--- EXERCISE INPUT ---
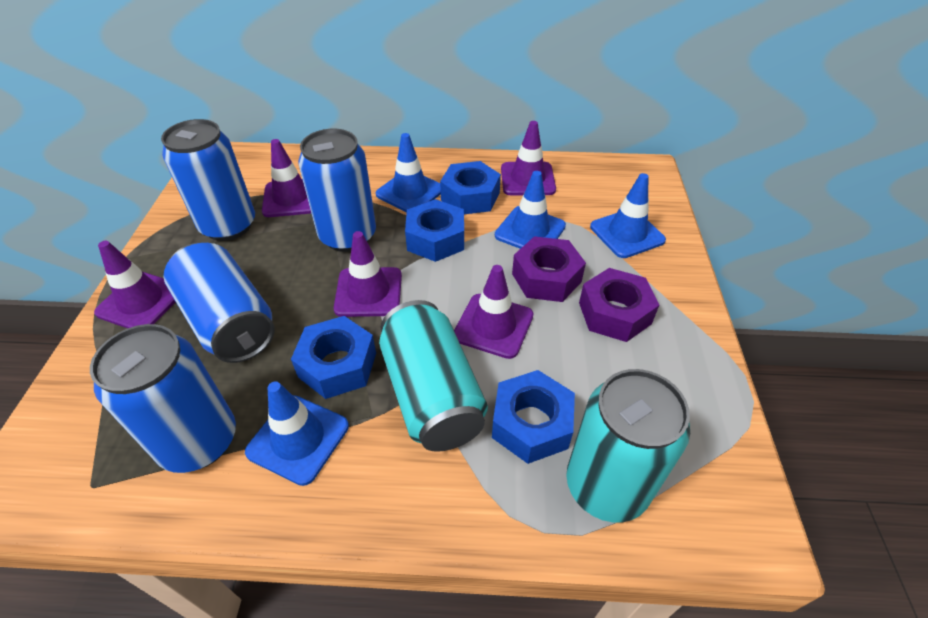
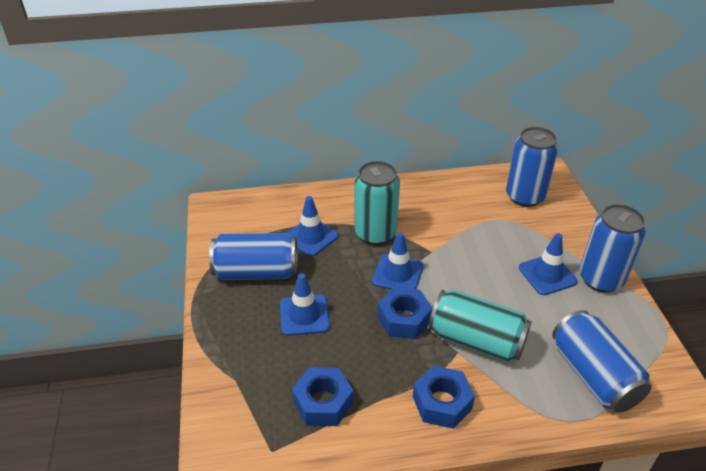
blue nut: 4 -> 3
purple nut: 2 -> 0
purple traffic cone: 5 -> 0

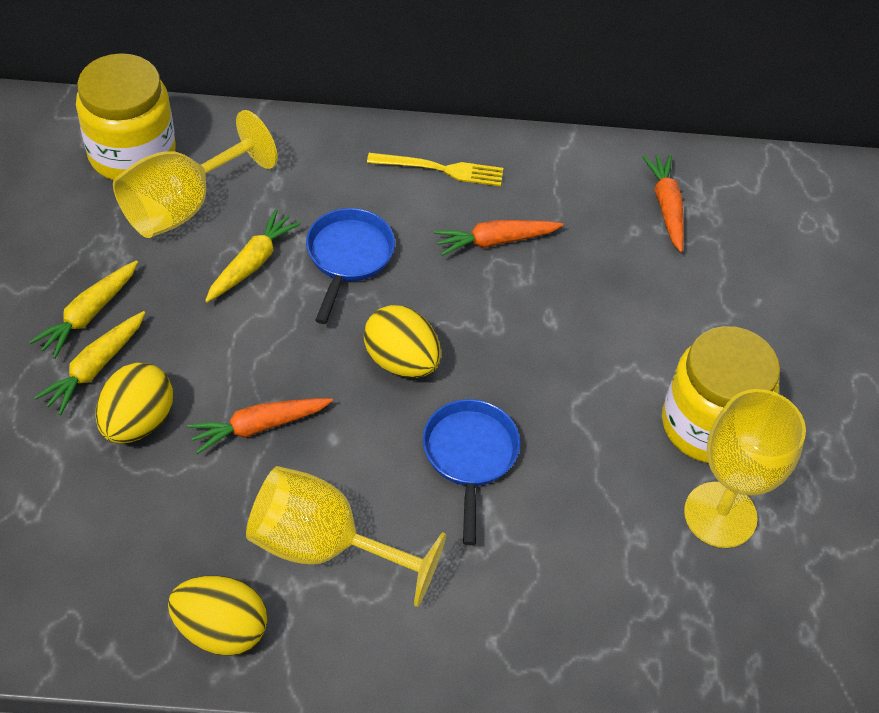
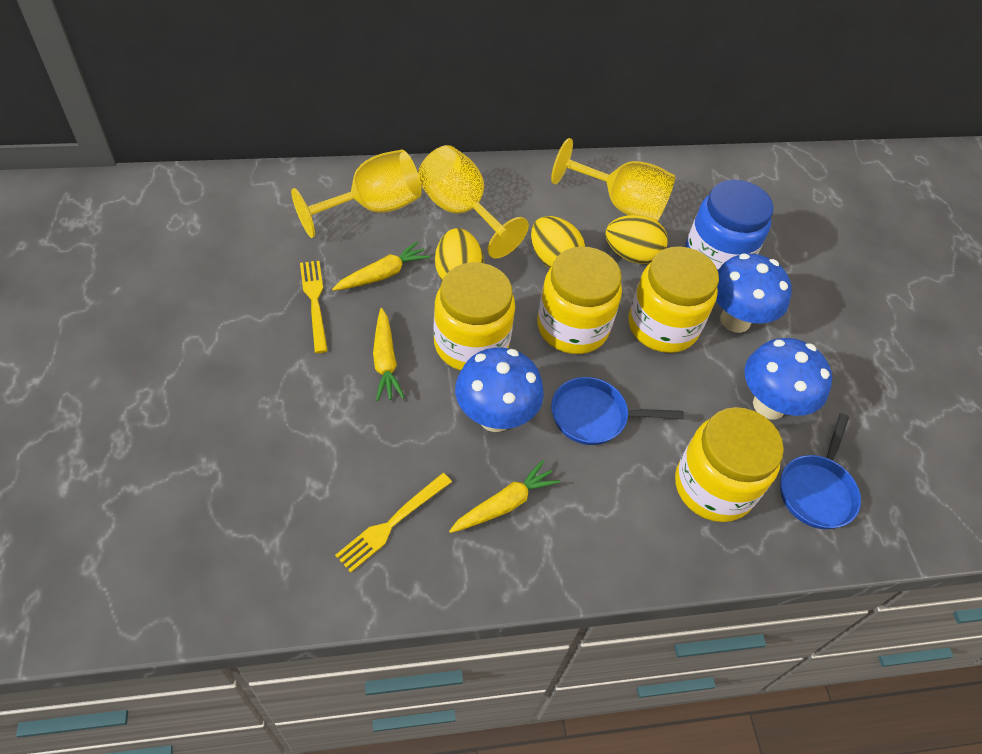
blue jar: 0 -> 1
blue mushroom: 0 -> 3
orange carrot: 3 -> 0
yellow fork: 1 -> 2
yellow jar: 2 -> 4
---
## AIM OF THE TASK
Search the entries for "blue" and show every line that has it.

## RESPONSE AREA
blue nut: 4 -> 3
blue jar: 0 -> 1
blue mushroom: 0 -> 3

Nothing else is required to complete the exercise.